Reproduce the following lines word for word, covering all of the material, and omit the pictures from your reproduction.

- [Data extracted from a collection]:
* * * *
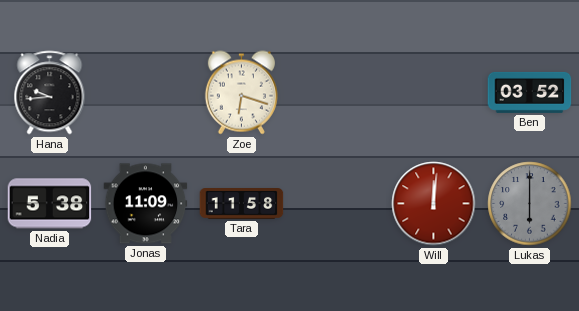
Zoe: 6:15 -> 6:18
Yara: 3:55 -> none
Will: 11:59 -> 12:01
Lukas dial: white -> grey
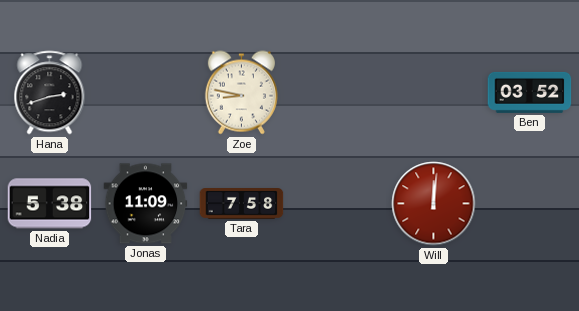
Hana: 9:44 -> 2:42
Zoe: 6:18 -> 8:47
Tara: 11:58 -> 7:58
Lukas: 6:00 -> none
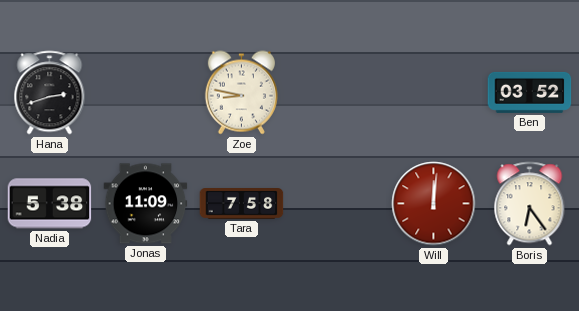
Boris: none -> 6:24
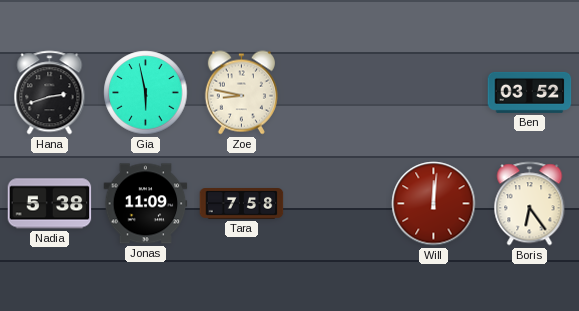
Gia: none -> 5:58
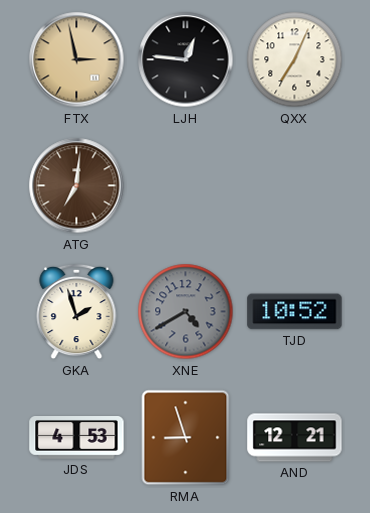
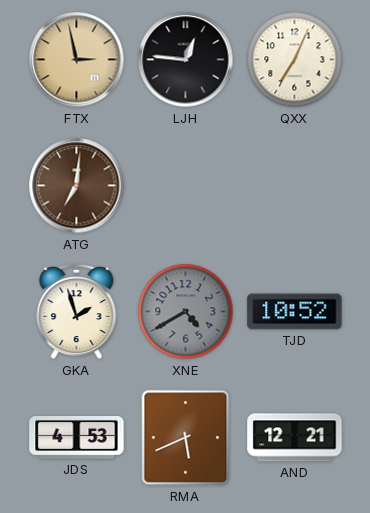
RMA: 8:57 -> 5:41
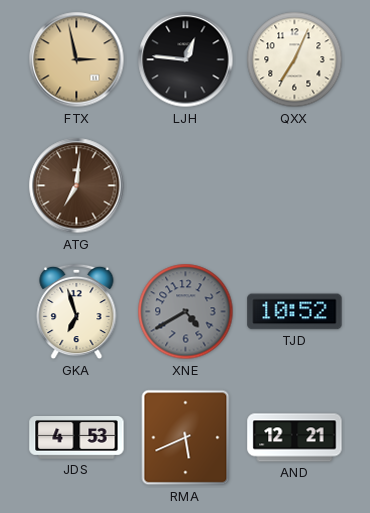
GKA: 1:57 -> 6:57
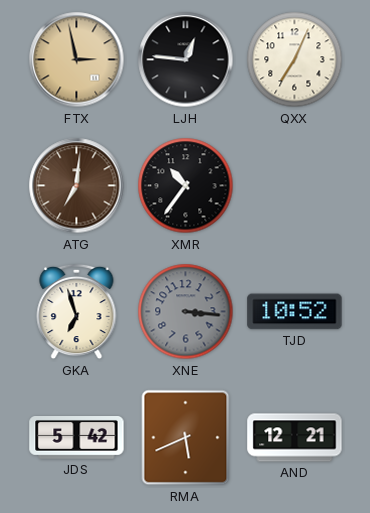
XMR: none -> 10:36
XNE: 4:40 -> 3:16
JDS: 4:53 -> 5:42
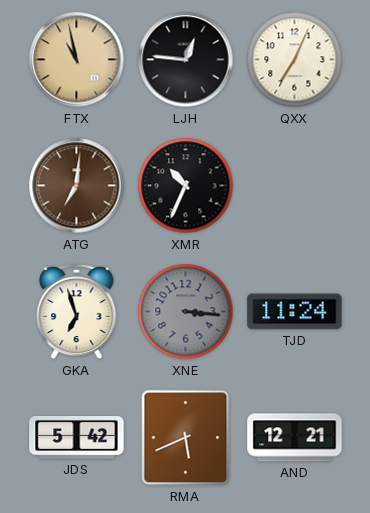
FTX: 2:58 -> 10:58
XMR: 10:36 -> 10:34
TJD: 10:52 -> 11:24
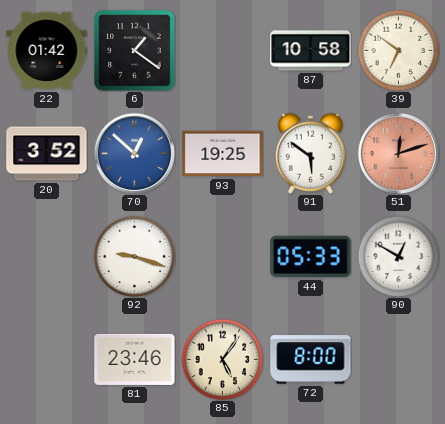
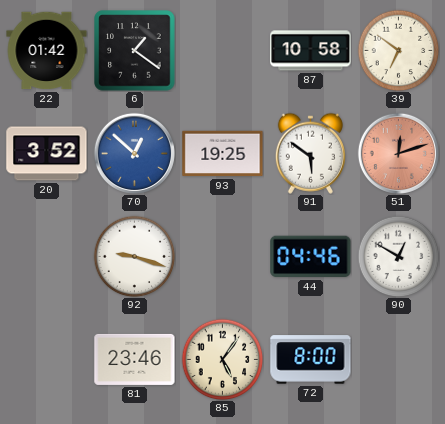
44: 05:33 -> 04:46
* * * *
- [TASK RESULT]:
Zoe: 6:15 -> 6:18
Yara: 3:55 -> none
Will: 11:59 -> 12:01
Lukas dial: white -> grey
Hana: 9:44 -> 2:42
Zoe: 6:18 -> 8:47
Tara: 11:58 -> 7:58
Lukas: 6:00 -> none
Boris: none -> 6:24
Gia: none -> 5:58
RMA: 8:57 -> 5:41
GKA: 1:57 -> 6:57
XMR: none -> 10:36
XNE: 4:40 -> 3:16
JDS: 4:53 -> 5:42
FTX: 2:58 -> 10:58
XMR: 10:36 -> 10:34
TJD: 10:52 -> 11:24
44: 05:33 -> 04:46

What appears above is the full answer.